-- Opening Marker --

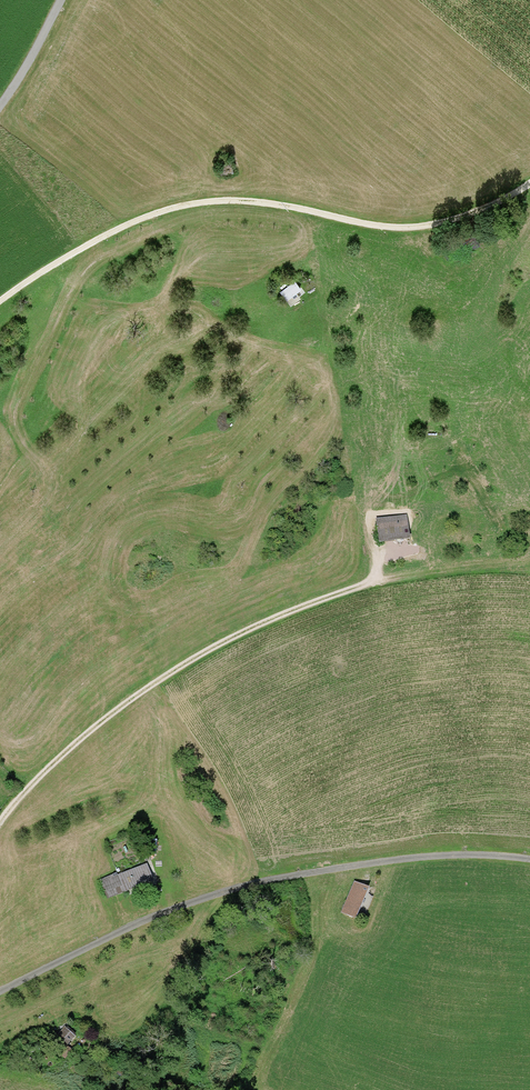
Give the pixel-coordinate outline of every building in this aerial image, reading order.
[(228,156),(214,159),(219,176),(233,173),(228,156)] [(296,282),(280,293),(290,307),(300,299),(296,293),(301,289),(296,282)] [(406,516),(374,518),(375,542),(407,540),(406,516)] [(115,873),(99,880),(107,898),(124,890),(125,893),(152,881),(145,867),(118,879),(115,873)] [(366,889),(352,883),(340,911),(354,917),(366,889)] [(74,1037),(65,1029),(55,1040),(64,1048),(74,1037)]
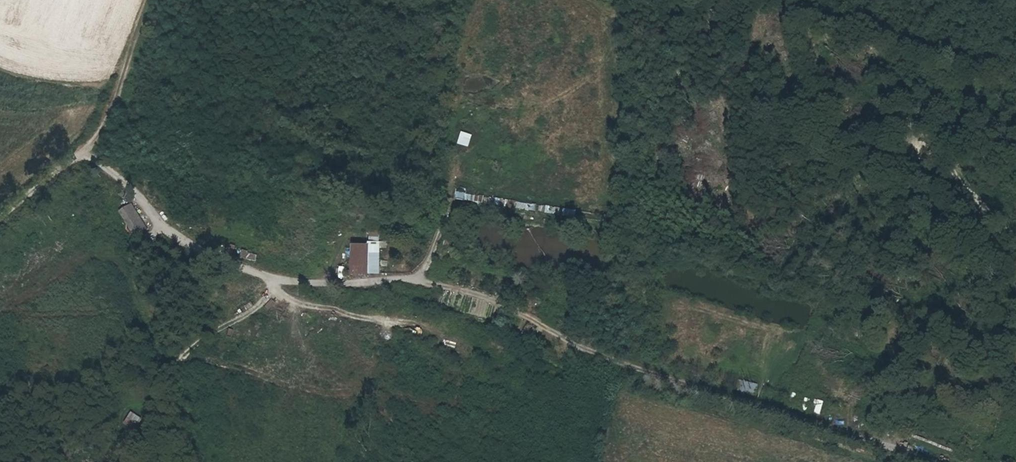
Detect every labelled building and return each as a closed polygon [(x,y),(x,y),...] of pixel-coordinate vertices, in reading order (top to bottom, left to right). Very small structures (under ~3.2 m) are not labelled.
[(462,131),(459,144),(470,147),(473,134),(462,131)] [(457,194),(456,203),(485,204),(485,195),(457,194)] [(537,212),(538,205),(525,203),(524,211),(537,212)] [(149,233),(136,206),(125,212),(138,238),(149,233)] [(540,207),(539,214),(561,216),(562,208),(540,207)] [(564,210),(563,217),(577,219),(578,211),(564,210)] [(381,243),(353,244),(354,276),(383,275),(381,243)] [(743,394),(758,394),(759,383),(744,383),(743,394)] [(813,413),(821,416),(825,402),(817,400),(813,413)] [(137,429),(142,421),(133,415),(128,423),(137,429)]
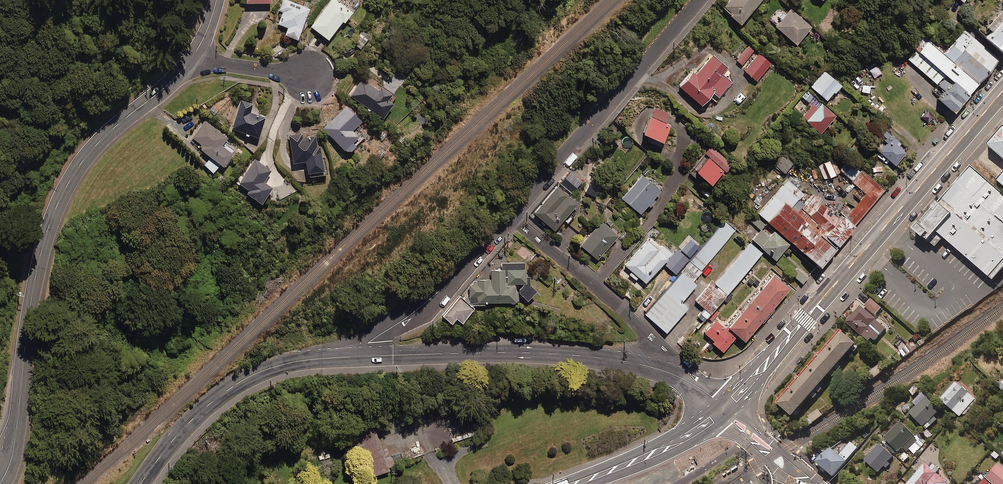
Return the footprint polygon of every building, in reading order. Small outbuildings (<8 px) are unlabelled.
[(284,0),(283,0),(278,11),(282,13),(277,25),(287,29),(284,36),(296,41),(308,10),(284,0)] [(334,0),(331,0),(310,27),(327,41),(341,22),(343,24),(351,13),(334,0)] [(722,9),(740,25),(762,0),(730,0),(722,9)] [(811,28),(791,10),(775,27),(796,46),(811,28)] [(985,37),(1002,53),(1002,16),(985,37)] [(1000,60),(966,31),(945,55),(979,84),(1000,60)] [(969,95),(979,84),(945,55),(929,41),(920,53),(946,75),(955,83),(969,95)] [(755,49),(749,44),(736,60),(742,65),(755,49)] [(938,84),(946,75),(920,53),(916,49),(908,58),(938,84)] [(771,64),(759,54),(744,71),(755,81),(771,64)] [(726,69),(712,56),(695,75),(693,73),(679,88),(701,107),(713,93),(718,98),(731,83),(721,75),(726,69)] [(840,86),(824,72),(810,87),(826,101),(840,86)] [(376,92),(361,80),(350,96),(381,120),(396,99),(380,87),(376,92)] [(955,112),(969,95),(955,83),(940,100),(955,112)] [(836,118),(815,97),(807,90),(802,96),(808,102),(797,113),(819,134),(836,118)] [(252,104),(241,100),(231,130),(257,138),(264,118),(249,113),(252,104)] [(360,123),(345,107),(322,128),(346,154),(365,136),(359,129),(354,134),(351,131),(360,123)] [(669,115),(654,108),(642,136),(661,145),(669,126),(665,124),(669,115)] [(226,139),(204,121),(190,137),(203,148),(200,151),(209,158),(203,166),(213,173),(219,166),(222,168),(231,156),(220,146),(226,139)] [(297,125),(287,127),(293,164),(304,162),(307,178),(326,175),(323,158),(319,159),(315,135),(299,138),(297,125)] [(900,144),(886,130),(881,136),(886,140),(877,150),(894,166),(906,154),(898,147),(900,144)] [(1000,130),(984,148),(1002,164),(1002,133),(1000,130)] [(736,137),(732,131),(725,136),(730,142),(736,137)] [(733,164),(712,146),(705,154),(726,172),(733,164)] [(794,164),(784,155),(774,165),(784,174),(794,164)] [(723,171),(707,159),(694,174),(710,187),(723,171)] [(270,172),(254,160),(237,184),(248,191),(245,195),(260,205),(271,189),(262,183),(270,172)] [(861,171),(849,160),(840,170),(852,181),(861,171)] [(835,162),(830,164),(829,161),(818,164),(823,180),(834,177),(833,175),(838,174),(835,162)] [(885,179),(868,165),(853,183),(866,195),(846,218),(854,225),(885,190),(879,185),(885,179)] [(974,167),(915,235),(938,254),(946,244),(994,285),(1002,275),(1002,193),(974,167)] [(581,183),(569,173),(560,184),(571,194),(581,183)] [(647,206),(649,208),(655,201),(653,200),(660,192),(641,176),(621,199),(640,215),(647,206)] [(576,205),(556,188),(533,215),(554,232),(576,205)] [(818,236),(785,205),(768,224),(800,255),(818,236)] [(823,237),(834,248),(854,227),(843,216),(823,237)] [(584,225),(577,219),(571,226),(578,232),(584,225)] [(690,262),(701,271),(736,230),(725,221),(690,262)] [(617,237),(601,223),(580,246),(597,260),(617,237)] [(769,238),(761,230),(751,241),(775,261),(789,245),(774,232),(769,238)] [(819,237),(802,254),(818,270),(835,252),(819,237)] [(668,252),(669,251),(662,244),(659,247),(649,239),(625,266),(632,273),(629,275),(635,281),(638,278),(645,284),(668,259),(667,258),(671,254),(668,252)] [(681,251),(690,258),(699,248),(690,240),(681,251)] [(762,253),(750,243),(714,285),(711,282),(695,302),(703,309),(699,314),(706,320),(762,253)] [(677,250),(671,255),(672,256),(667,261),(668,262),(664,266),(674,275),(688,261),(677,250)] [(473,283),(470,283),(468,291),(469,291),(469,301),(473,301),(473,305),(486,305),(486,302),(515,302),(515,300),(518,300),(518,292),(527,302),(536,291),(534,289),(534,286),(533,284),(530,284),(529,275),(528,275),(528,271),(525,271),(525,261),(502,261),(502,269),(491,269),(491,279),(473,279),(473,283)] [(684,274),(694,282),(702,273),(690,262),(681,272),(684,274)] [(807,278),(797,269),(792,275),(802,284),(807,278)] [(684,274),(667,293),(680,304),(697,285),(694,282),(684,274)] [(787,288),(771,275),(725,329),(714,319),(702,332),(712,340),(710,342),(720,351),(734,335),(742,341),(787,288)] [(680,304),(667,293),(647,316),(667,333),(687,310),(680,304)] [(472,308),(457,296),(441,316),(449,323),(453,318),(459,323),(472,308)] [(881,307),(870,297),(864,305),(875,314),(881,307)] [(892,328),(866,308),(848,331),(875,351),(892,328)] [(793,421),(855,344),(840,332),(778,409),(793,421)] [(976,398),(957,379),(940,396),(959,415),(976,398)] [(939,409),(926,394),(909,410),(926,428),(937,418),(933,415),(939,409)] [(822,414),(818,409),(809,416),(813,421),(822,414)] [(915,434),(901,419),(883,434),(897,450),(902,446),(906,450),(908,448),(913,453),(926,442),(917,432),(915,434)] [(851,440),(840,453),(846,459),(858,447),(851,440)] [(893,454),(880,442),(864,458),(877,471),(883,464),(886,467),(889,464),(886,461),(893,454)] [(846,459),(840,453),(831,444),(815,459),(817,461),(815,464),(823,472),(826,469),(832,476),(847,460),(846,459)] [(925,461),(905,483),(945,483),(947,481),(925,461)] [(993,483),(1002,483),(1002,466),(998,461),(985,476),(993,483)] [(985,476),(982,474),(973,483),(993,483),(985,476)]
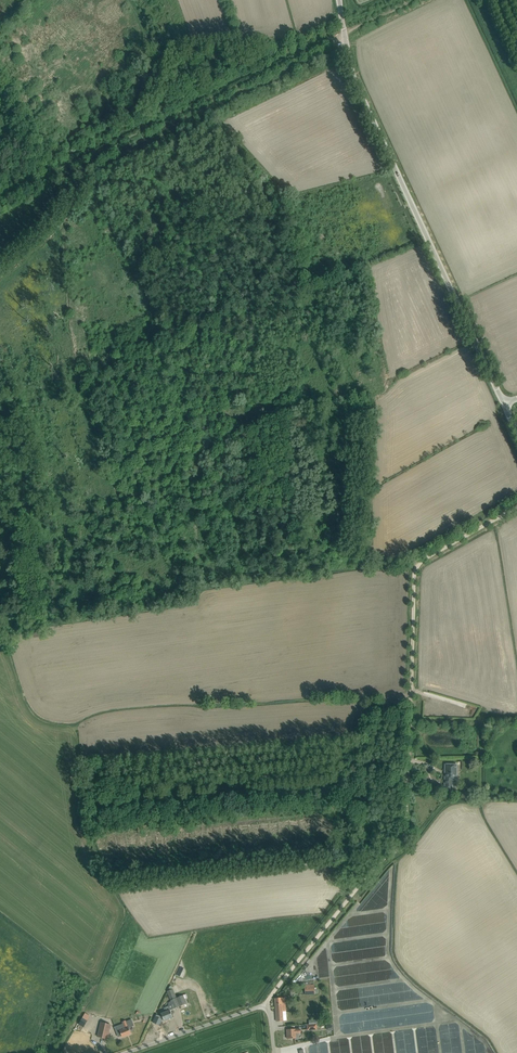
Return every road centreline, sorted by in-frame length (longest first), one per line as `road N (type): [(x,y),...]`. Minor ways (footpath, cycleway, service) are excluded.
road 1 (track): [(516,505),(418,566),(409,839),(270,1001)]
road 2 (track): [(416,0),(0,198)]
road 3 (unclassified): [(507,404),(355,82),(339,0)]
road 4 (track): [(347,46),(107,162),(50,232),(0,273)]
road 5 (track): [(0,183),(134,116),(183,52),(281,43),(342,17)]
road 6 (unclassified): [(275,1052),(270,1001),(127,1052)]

-- Closing Marker --

→ **WHAT YOU WILL DO**
Which lines in the data above hold the string "unclassified"? Return each of them.

→ **EXERCISE RESULT**
road 3 (unclassified): [(507,404),(355,82),(339,0)]
road 6 (unclassified): [(275,1052),(270,1001),(127,1052)]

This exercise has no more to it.